Please set down word for word every line from the one holding "(511, 202) = (299, 197): turquoise" to the end of the data below, both included.
(Task inputs)
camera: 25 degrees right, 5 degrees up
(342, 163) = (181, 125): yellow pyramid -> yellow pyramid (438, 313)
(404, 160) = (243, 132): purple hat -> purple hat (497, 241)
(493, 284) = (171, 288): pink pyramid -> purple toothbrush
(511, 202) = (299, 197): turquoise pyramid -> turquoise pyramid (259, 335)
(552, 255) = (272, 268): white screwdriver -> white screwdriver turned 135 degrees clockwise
(End Task inputs)
Answer box =>
(511, 202) = (299, 197): turquoise pyramid -> turquoise pyramid (259, 335)
(552, 255) = (272, 268): white screwdriver -> white screwdriver turned 135 degrees clockwise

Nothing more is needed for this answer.